Your objective
Each entry below should be reproduced character for character.
------
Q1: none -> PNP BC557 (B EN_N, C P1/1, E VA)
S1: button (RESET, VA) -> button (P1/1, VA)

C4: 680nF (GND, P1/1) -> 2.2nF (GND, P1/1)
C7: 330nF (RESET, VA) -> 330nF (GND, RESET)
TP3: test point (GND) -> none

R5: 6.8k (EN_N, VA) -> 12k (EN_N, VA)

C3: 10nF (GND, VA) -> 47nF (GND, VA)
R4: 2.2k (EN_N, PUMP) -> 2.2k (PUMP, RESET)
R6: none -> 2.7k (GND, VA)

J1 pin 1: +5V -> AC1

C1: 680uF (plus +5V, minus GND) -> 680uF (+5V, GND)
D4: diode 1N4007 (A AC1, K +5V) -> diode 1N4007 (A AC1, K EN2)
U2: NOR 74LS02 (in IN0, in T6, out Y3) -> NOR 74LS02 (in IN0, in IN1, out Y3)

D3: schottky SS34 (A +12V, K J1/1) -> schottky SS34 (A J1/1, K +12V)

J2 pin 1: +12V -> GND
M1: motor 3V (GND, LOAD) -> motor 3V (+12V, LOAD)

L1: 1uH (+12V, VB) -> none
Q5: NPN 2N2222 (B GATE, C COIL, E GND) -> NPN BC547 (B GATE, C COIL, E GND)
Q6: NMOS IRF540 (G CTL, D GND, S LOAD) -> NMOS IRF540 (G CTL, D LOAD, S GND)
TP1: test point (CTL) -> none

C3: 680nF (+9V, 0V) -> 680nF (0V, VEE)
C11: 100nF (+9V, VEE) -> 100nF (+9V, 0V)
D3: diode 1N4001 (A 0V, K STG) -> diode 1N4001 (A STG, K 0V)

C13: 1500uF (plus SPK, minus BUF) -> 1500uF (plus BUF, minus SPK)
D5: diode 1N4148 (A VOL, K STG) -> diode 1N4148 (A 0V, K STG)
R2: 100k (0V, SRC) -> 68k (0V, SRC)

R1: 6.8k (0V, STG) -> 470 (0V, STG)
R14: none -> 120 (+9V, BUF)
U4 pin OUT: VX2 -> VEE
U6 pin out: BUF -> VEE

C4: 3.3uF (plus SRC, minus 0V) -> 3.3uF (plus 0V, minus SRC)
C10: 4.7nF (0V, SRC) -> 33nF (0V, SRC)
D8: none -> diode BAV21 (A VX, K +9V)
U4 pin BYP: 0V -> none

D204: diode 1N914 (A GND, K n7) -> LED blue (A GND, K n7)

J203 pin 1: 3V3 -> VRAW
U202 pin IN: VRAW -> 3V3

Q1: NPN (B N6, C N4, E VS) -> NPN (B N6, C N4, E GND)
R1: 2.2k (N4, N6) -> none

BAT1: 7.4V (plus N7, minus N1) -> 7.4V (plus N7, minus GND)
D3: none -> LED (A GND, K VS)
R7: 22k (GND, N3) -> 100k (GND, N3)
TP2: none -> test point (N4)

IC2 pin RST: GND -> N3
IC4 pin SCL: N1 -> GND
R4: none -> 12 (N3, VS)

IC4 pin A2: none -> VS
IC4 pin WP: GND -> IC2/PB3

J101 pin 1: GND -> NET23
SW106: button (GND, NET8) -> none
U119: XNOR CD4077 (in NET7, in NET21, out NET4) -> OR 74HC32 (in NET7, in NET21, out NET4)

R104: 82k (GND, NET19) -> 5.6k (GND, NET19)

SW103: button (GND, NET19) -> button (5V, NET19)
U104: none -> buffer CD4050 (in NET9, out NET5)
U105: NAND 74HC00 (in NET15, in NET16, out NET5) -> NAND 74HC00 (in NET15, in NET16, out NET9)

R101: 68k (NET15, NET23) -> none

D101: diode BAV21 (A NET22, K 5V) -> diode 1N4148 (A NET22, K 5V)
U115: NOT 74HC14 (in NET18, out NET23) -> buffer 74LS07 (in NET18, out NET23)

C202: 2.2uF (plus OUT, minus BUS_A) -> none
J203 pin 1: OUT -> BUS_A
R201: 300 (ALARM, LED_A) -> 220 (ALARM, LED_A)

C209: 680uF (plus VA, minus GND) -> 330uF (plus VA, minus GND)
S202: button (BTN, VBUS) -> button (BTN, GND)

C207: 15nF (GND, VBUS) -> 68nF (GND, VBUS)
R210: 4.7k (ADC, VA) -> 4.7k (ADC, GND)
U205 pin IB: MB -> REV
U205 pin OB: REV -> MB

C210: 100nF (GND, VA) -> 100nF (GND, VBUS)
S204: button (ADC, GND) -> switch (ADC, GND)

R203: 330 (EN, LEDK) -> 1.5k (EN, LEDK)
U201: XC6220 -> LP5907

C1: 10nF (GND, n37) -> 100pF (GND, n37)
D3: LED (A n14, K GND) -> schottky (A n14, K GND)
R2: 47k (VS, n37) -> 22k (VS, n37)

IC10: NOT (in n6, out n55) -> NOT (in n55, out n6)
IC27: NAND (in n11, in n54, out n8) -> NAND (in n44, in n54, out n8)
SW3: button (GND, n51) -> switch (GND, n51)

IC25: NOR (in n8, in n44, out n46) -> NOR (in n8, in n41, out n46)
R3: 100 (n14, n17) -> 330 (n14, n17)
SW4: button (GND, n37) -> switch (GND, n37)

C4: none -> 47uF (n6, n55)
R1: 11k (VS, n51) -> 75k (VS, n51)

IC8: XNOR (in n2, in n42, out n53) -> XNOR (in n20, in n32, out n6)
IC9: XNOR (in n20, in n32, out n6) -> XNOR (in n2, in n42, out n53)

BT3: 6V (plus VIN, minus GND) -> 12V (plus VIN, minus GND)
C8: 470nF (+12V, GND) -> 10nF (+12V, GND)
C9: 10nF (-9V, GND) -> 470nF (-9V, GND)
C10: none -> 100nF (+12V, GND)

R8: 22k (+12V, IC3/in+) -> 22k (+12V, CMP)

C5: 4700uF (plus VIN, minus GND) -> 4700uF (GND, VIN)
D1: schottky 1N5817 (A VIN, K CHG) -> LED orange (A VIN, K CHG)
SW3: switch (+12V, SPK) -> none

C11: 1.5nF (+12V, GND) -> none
------
Task solution
Q1: none -> PNP BC557 (B EN_N, C P1/1, E VA)
S1: button (RESET, VA) -> button (P1/1, VA)

C4: 680nF (GND, P1/1) -> 2.2nF (GND, P1/1)
C7: 330nF (RESET, VA) -> 330nF (GND, RESET)
TP3: test point (GND) -> none

R5: 6.8k (EN_N, VA) -> 12k (EN_N, VA)

C3: 10nF (GND, VA) -> 47nF (GND, VA)
R4: 2.2k (EN_N, PUMP) -> 2.2k (PUMP, RESET)
R6: none -> 2.7k (GND, VA)

J1 pin 1: +5V -> AC1

C1: 680uF (plus +5V, minus GND) -> 680uF (+5V, GND)
D4: diode 1N4007 (A AC1, K +5V) -> diode 1N4007 (A AC1, K EN2)
U2: NOR 74LS02 (in IN0, in T6, out Y3) -> NOR 74LS02 (in IN0, in IN1, out Y3)

D3: schottky SS34 (A +12V, K J1/1) -> schottky SS34 (A J1/1, K +12V)

J2 pin 1: +12V -> GND
M1: motor 3V (GND, LOAD) -> motor 3V (+12V, LOAD)

L1: 1uH (+12V, VB) -> none
Q5: NPN 2N2222 (B GATE, C COIL, E GND) -> NPN BC547 (B GATE, C COIL, E GND)
Q6: NMOS IRF540 (G CTL, D GND, S LOAD) -> NMOS IRF540 (G CTL, D LOAD, S GND)
TP1: test point (CTL) -> none

C3: 680nF (+9V, 0V) -> 680nF (0V, VEE)
C11: 100nF (+9V, VEE) -> 100nF (+9V, 0V)
D3: diode 1N4001 (A 0V, K STG) -> diode 1N4001 (A STG, K 0V)

C13: 1500uF (plus SPK, minus BUF) -> 1500uF (plus BUF, minus SPK)
D5: diode 1N4148 (A VOL, K STG) -> diode 1N4148 (A 0V, K STG)
R2: 100k (0V, SRC) -> 68k (0V, SRC)

R1: 6.8k (0V, STG) -> 470 (0V, STG)
R14: none -> 120 (+9V, BUF)
U4 pin OUT: VX2 -> VEE
U6 pin out: BUF -> VEE

C4: 3.3uF (plus SRC, minus 0V) -> 3.3uF (plus 0V, minus SRC)
C10: 4.7nF (0V, SRC) -> 33nF (0V, SRC)
D8: none -> diode BAV21 (A VX, K +9V)
U4 pin BYP: 0V -> none

D204: diode 1N914 (A GND, K n7) -> LED blue (A GND, K n7)

J203 pin 1: 3V3 -> VRAW
U202 pin IN: VRAW -> 3V3

Q1: NPN (B N6, C N4, E VS) -> NPN (B N6, C N4, E GND)
R1: 2.2k (N4, N6) -> none

BAT1: 7.4V (plus N7, minus N1) -> 7.4V (plus N7, minus GND)
D3: none -> LED (A GND, K VS)
R7: 22k (GND, N3) -> 100k (GND, N3)
TP2: none -> test point (N4)

IC2 pin RST: GND -> N3
IC4 pin SCL: N1 -> GND
R4: none -> 12 (N3, VS)

IC4 pin A2: none -> VS
IC4 pin WP: GND -> IC2/PB3

J101 pin 1: GND -> NET23
SW106: button (GND, NET8) -> none
U119: XNOR CD4077 (in NET7, in NET21, out NET4) -> OR 74HC32 (in NET7, in NET21, out NET4)

R104: 82k (GND, NET19) -> 5.6k (GND, NET19)

SW103: button (GND, NET19) -> button (5V, NET19)
U104: none -> buffer CD4050 (in NET9, out NET5)
U105: NAND 74HC00 (in NET15, in NET16, out NET5) -> NAND 74HC00 (in NET15, in NET16, out NET9)

R101: 68k (NET15, NET23) -> none

D101: diode BAV21 (A NET22, K 5V) -> diode 1N4148 (A NET22, K 5V)
U115: NOT 74HC14 (in NET18, out NET23) -> buffer 74LS07 (in NET18, out NET23)

C202: 2.2uF (plus OUT, minus BUS_A) -> none
J203 pin 1: OUT -> BUS_A
R201: 300 (ALARM, LED_A) -> 220 (ALARM, LED_A)

C209: 680uF (plus VA, minus GND) -> 330uF (plus VA, minus GND)
S202: button (BTN, VBUS) -> button (BTN, GND)

C207: 15nF (GND, VBUS) -> 68nF (GND, VBUS)
R210: 4.7k (ADC, VA) -> 4.7k (ADC, GND)
U205 pin IB: MB -> REV
U205 pin OB: REV -> MB

C210: 100nF (GND, VA) -> 100nF (GND, VBUS)
S204: button (ADC, GND) -> switch (ADC, GND)

R203: 330 (EN, LEDK) -> 1.5k (EN, LEDK)
U201: XC6220 -> LP5907

C1: 10nF (GND, n37) -> 100pF (GND, n37)
D3: LED (A n14, K GND) -> schottky (A n14, K GND)
R2: 47k (VS, n37) -> 22k (VS, n37)

IC10: NOT (in n6, out n55) -> NOT (in n55, out n6)
IC27: NAND (in n11, in n54, out n8) -> NAND (in n44, in n54, out n8)
SW3: button (GND, n51) -> switch (GND, n51)

IC25: NOR (in n8, in n44, out n46) -> NOR (in n8, in n41, out n46)
R3: 100 (n14, n17) -> 330 (n14, n17)
SW4: button (GND, n37) -> switch (GND, n37)

C4: none -> 47uF (n6, n55)
R1: 11k (VS, n51) -> 75k (VS, n51)

IC8: XNOR (in n2, in n42, out n53) -> XNOR (in n20, in n32, out n6)
IC9: XNOR (in n20, in n32, out n6) -> XNOR (in n2, in n42, out n53)

BT3: 6V (plus VIN, minus GND) -> 12V (plus VIN, minus GND)
C8: 470nF (+12V, GND) -> 10nF (+12V, GND)
C9: 10nF (-9V, GND) -> 470nF (-9V, GND)
C10: none -> 100nF (+12V, GND)

R8: 22k (+12V, IC3/in+) -> 22k (+12V, CMP)

C5: 4700uF (plus VIN, minus GND) -> 4700uF (GND, VIN)
D1: schottky 1N5817 (A VIN, K CHG) -> LED orange (A VIN, K CHG)
SW3: switch (+12V, SPK) -> none

C11: 1.5nF (+12V, GND) -> none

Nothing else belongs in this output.